## Problem to solve
The material below holds a span beginning at the line with "R13: none -> 27 (0V, VRAW)" and ending at the line with "U1: AMS1117-3.3 -> LM7809". Quote that span exactly, both ends included, and only that span.

## Dataset excerpts

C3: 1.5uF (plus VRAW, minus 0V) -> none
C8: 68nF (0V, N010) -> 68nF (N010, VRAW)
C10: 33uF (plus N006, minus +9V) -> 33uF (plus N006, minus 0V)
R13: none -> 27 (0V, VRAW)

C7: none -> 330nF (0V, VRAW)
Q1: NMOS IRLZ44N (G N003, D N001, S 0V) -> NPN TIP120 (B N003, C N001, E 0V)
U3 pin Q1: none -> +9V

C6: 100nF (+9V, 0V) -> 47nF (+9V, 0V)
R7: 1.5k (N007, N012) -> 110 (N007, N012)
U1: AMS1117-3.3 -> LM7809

==

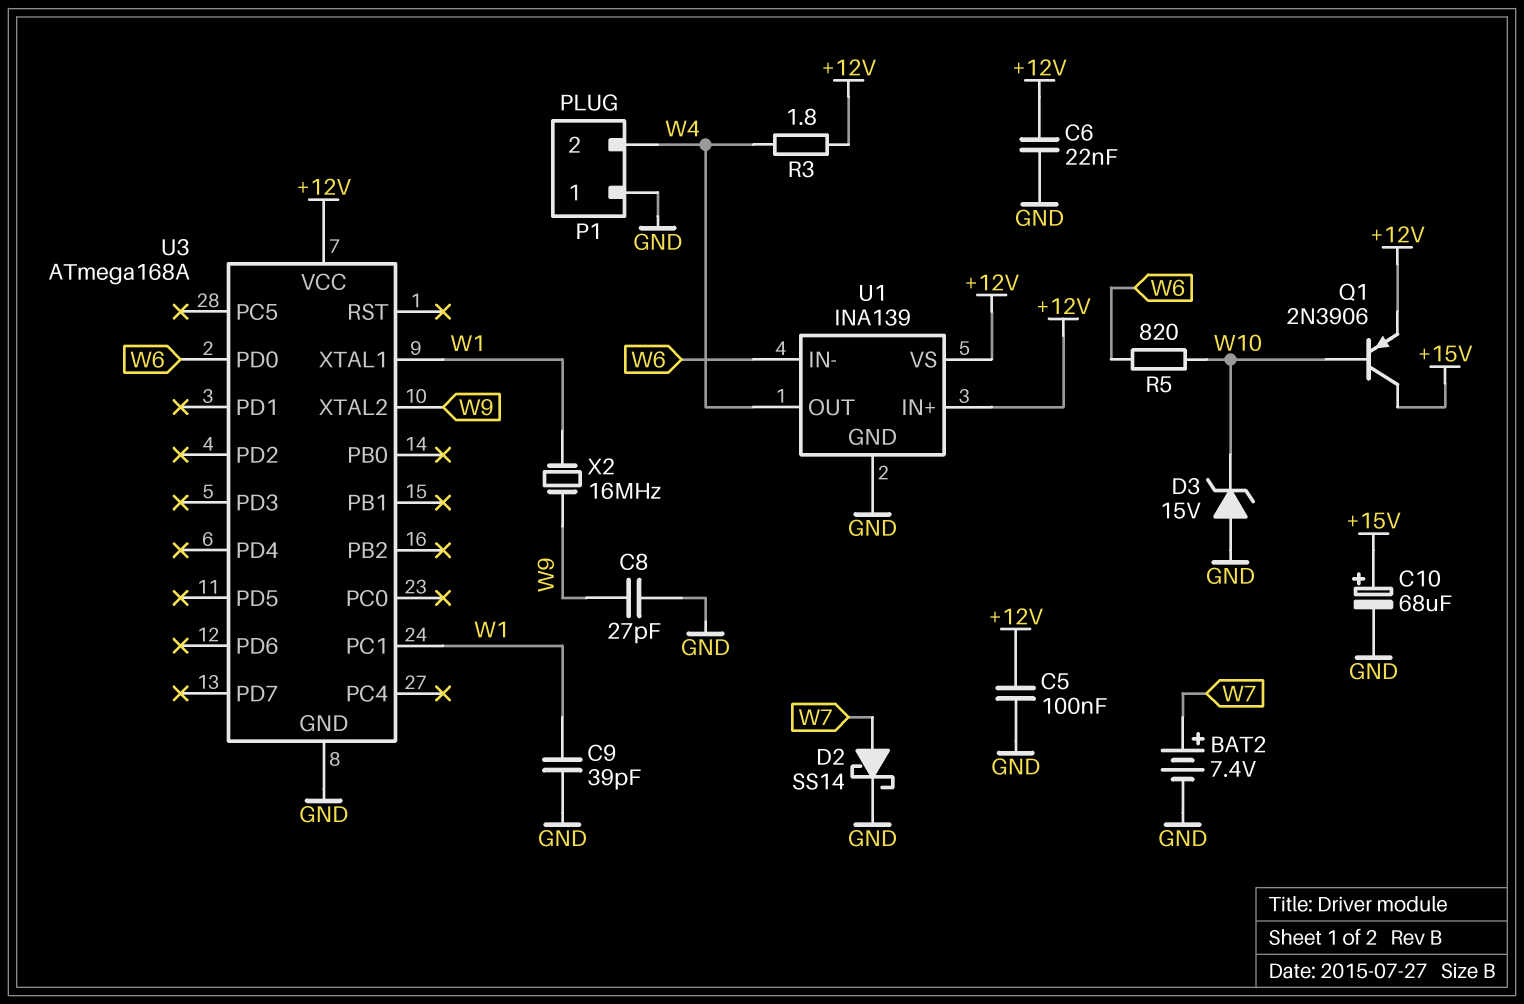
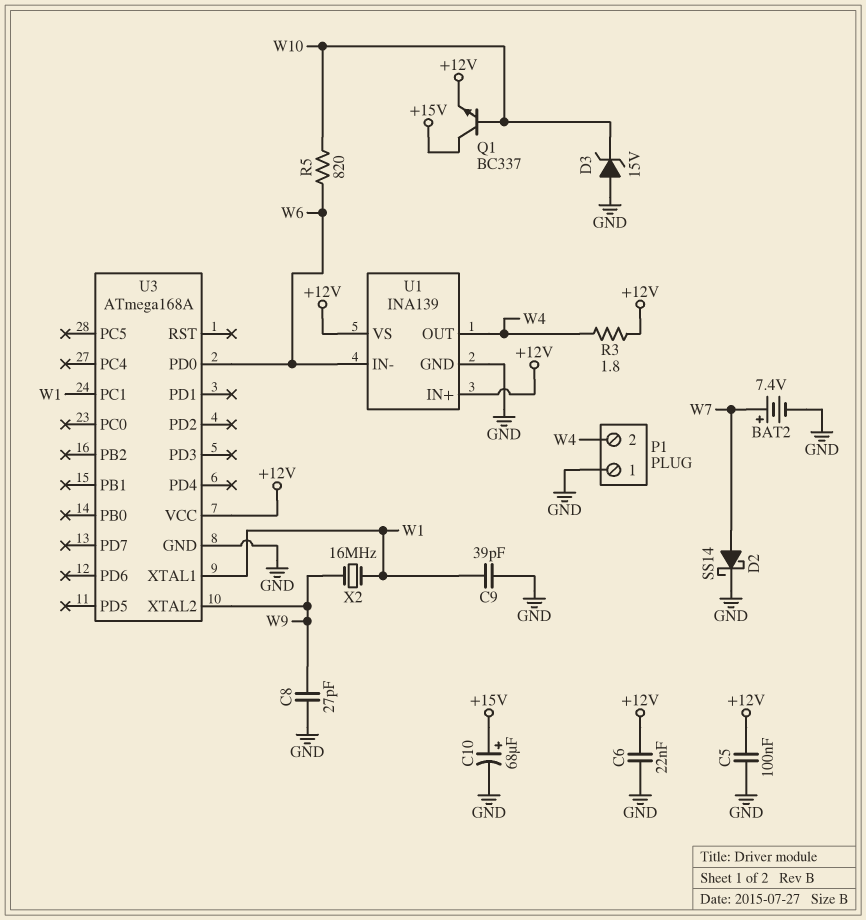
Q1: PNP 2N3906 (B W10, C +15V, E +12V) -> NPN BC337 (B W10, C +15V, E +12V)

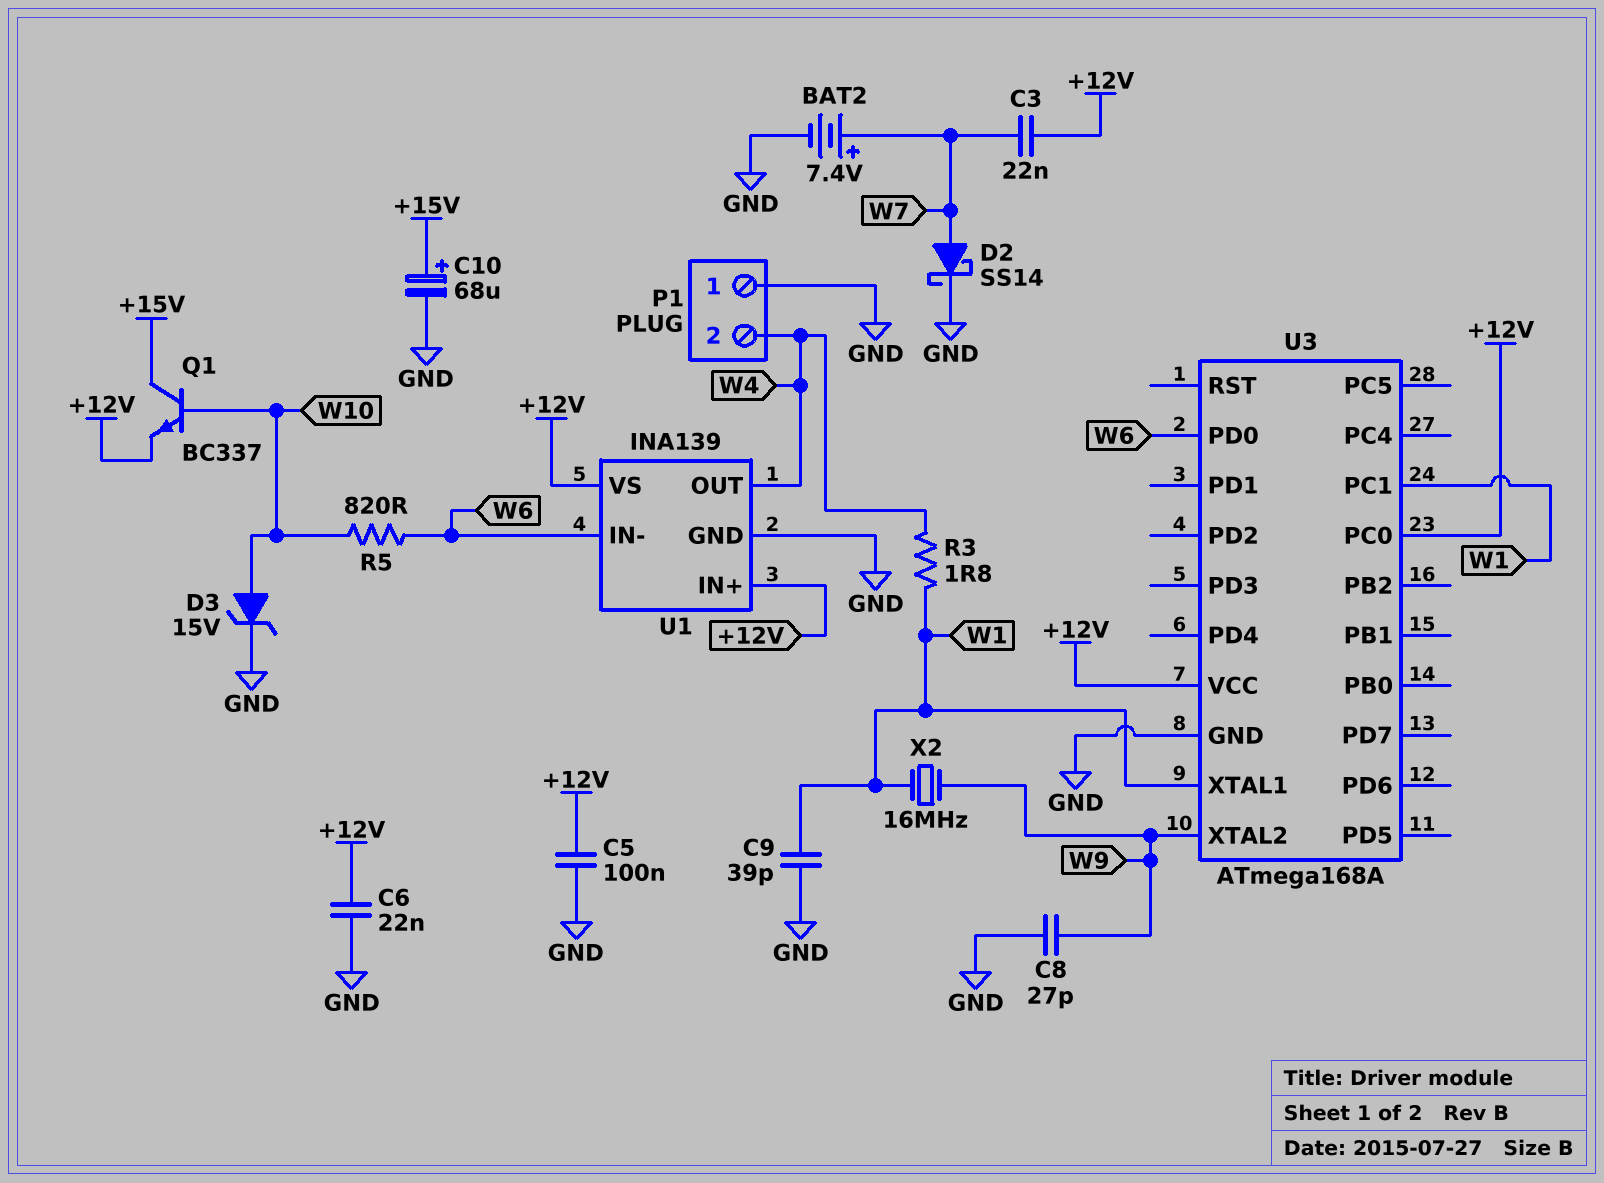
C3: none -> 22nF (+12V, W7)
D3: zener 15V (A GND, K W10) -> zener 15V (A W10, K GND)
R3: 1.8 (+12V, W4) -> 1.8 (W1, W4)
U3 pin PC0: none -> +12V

## Answer for this exercise
R13: none -> 27 (0V, VRAW)

C7: none -> 330nF (0V, VRAW)
Q1: NMOS IRLZ44N (G N003, D N001, S 0V) -> NPN TIP120 (B N003, C N001, E 0V)
U3 pin Q1: none -> +9V

C6: 100nF (+9V, 0V) -> 47nF (+9V, 0V)
R7: 1.5k (N007, N012) -> 110 (N007, N012)
U1: AMS1117-3.3 -> LM7809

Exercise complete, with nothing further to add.